Object matching data:

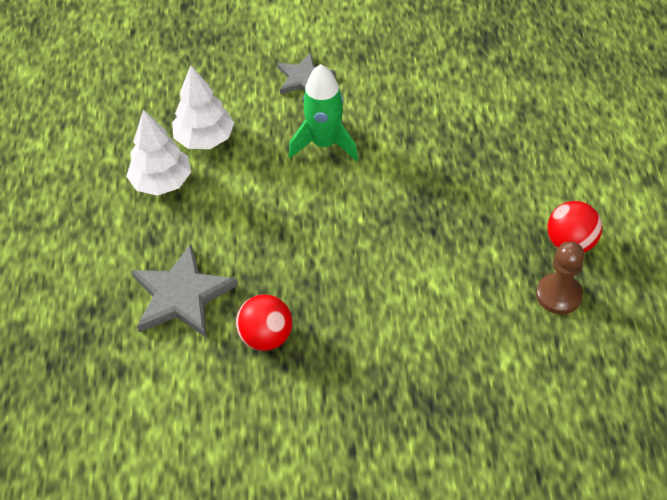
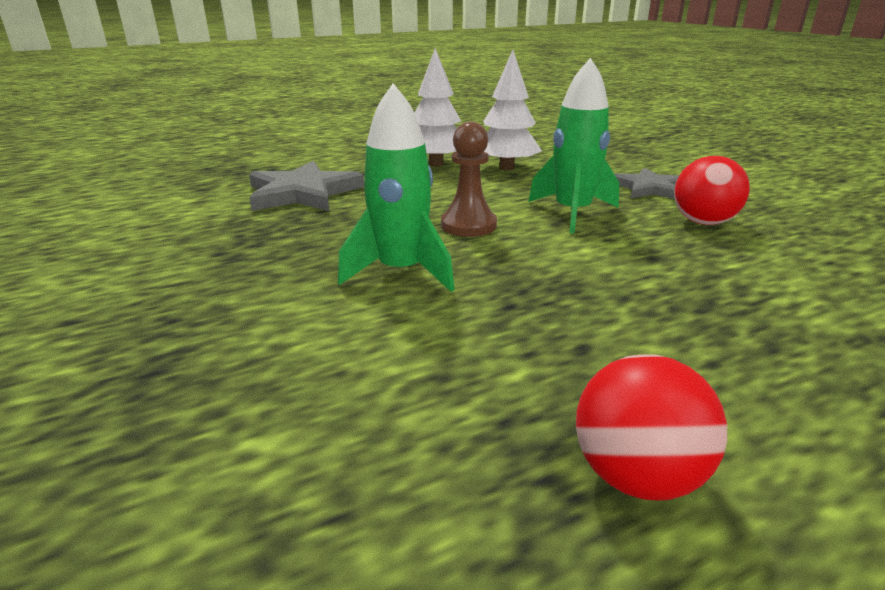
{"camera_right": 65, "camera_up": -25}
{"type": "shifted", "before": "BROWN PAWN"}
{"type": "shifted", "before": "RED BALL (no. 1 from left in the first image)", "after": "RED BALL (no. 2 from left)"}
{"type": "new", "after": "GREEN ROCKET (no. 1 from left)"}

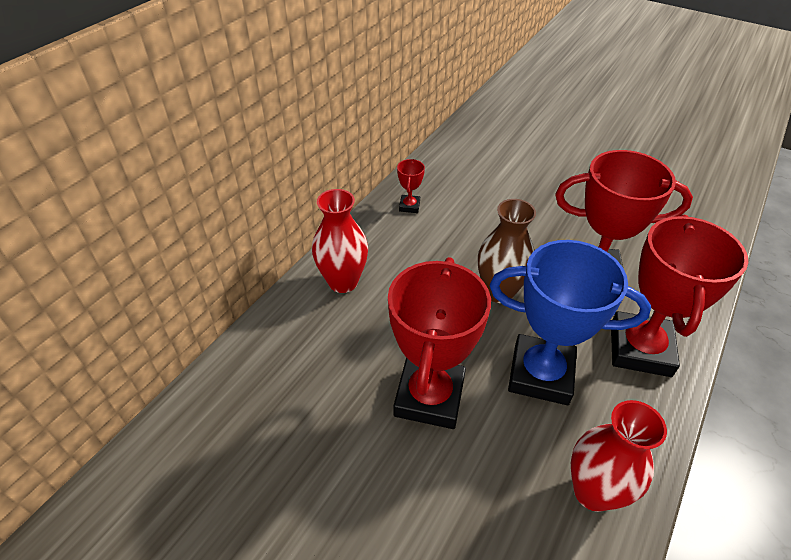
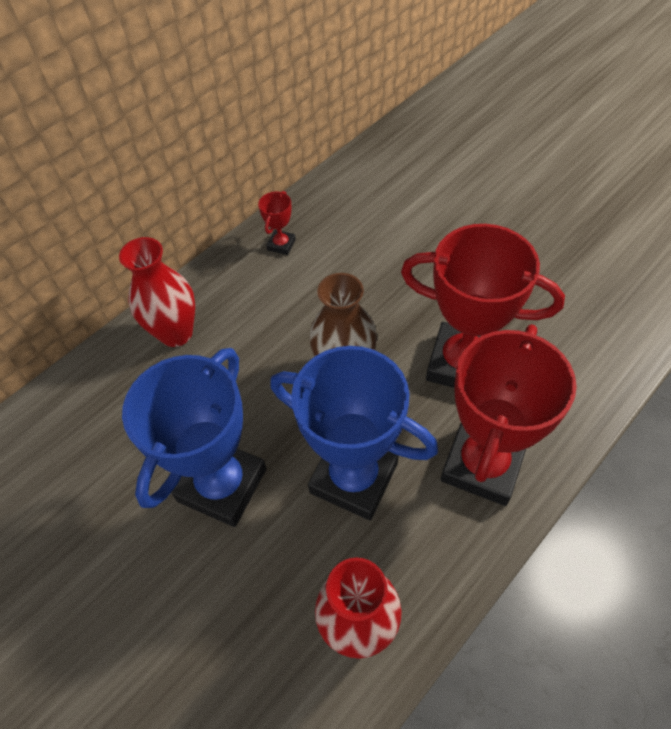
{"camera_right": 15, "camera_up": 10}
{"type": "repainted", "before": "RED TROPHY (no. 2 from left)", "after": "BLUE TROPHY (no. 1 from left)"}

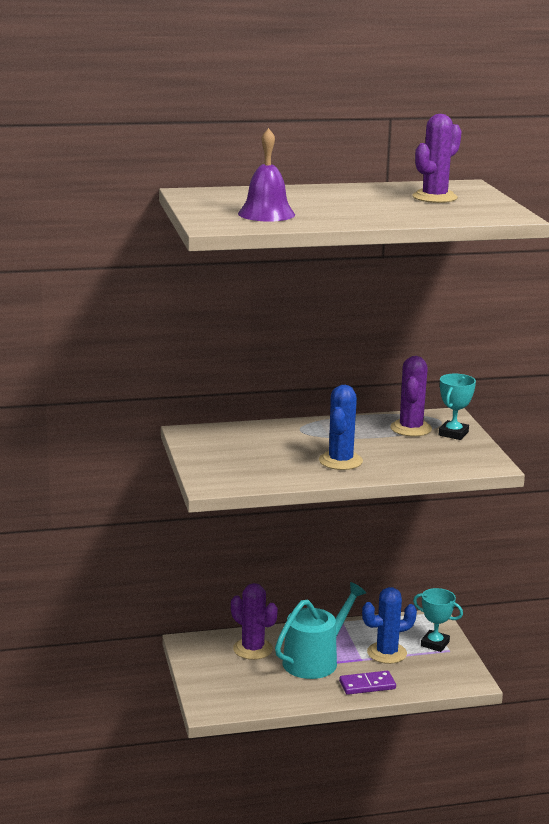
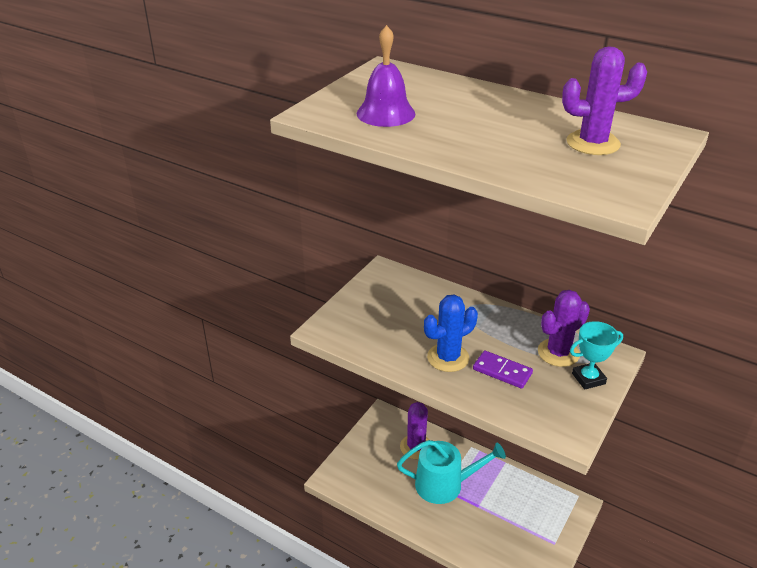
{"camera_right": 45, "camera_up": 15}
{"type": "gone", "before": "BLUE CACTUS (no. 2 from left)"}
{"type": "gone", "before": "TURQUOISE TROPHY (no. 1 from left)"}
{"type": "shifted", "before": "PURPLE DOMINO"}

Requirement | Can you retype every record above exactly, leaving out the pictures?

Output |
{"camera_right": 65, "camera_up": -25}
{"type": "shifted", "before": "BROWN PAWN"}
{"type": "shifted", "before": "RED BALL (no. 1 from left in the first image)", "after": "RED BALL (no. 2 from left)"}
{"type": "new", "after": "GREEN ROCKET (no. 1 from left)"}

{"camera_right": 15, "camera_up": 10}
{"type": "repainted", "before": "RED TROPHY (no. 2 from left)", "after": "BLUE TROPHY (no. 1 from left)"}

{"camera_right": 45, "camera_up": 15}
{"type": "gone", "before": "BLUE CACTUS (no. 2 from left)"}
{"type": "gone", "before": "TURQUOISE TROPHY (no. 1 from left)"}
{"type": "shifted", "before": "PURPLE DOMINO"}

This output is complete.